* [What the task requires]: Given these entries, repeat exactly the lines starting with the one that has "black flashlight: 2 -> 1" and going on through the one that has "black tape: 2 -> 0", both included, but none of the pictures.

* [Data provided]:
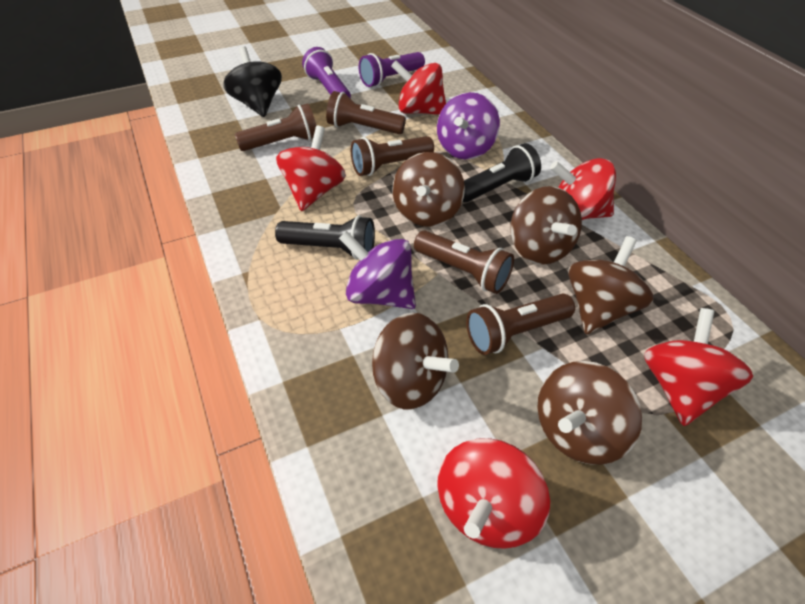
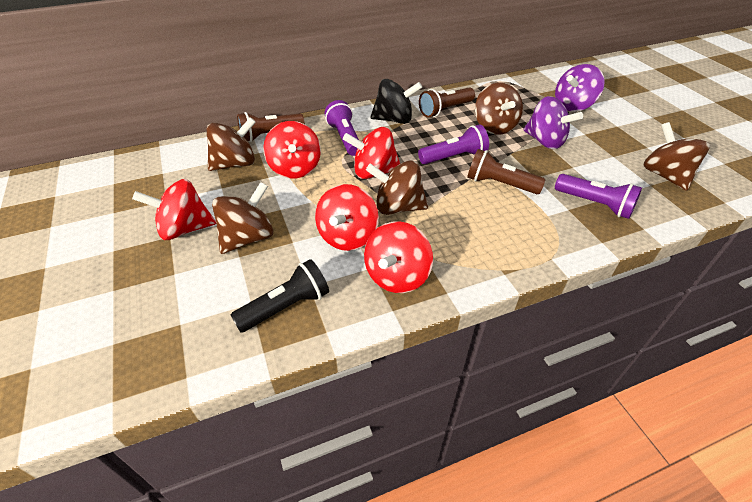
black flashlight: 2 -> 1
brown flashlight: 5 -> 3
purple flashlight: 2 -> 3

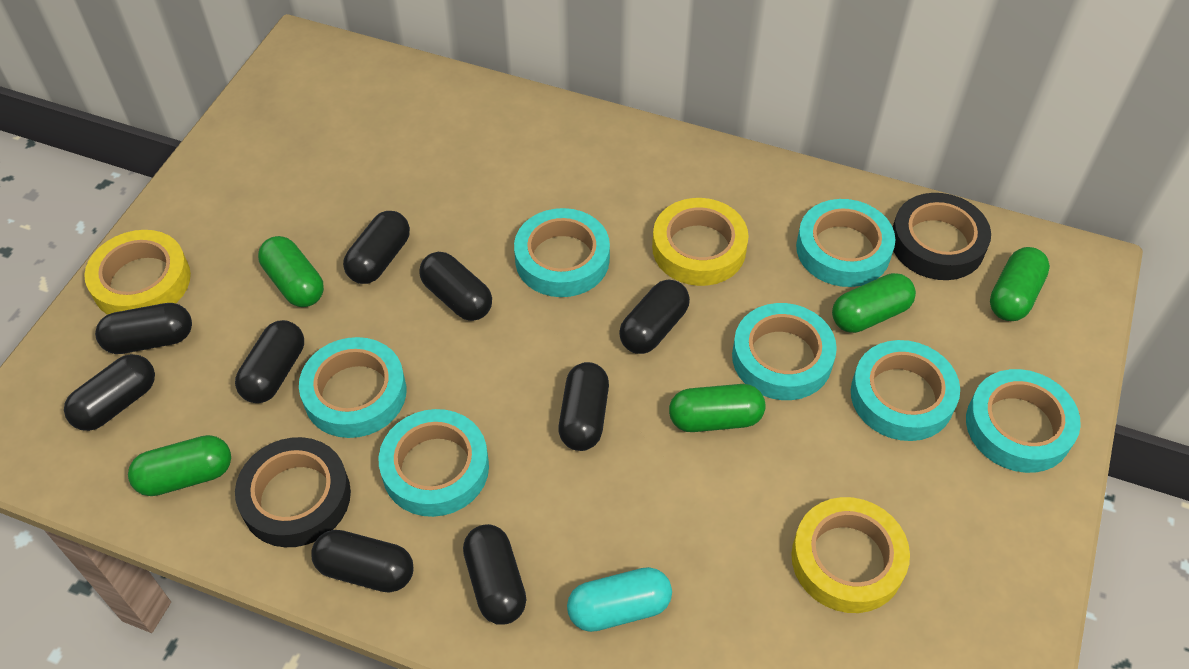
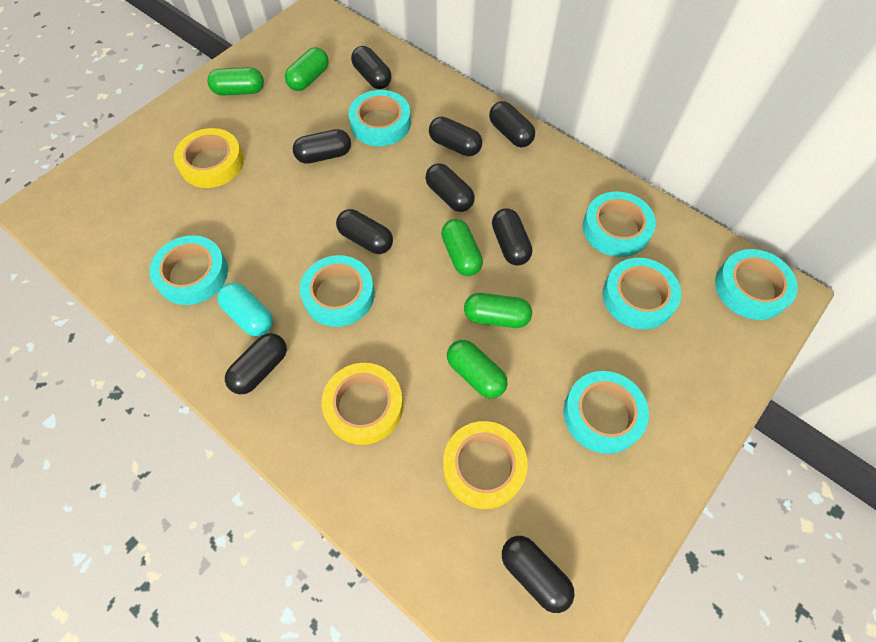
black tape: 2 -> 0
--
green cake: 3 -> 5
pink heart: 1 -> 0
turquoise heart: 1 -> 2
...
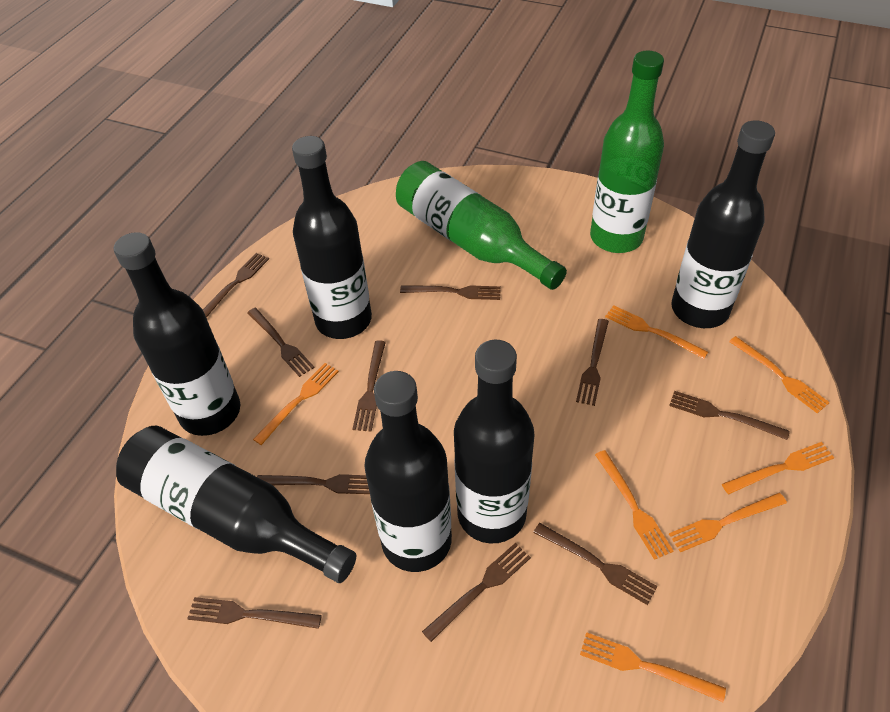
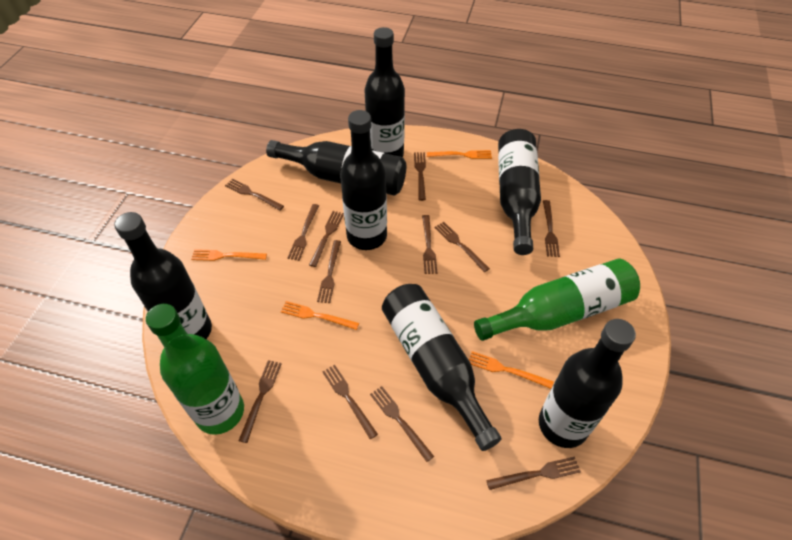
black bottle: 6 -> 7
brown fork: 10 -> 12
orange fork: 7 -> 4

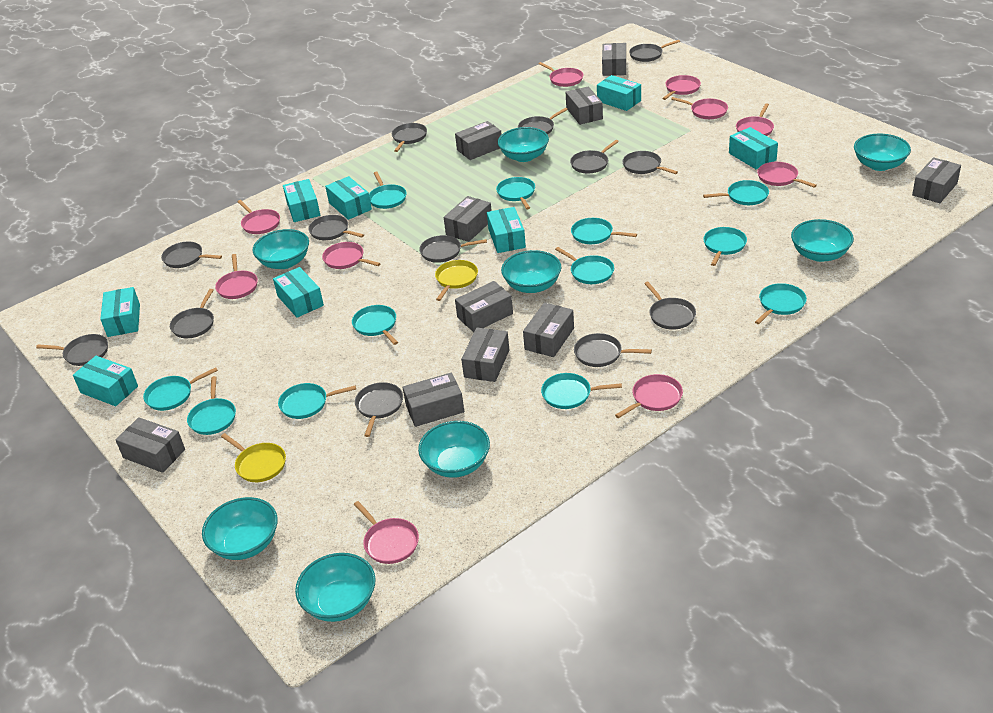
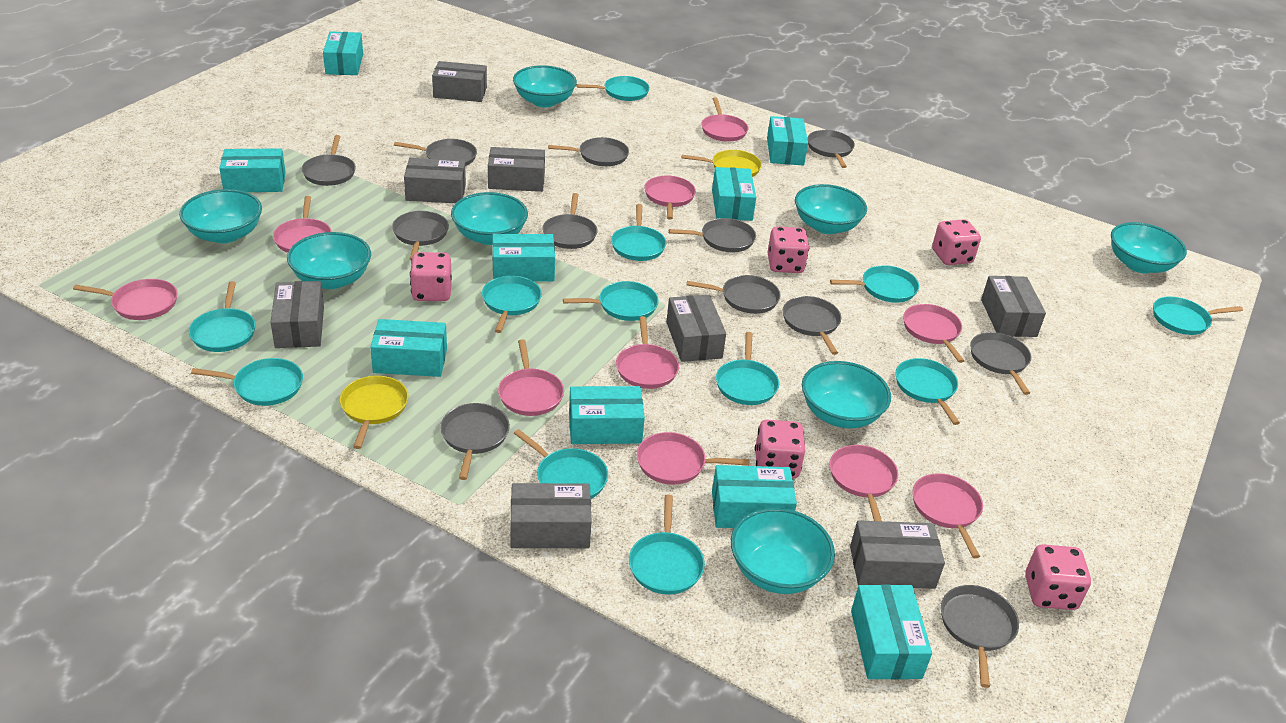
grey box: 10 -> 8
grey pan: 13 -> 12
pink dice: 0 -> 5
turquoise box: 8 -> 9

* [Solution to this task]:
black flashlight: 2 -> 1
brown flashlight: 5 -> 3
purple flashlight: 2 -> 3

black tape: 2 -> 0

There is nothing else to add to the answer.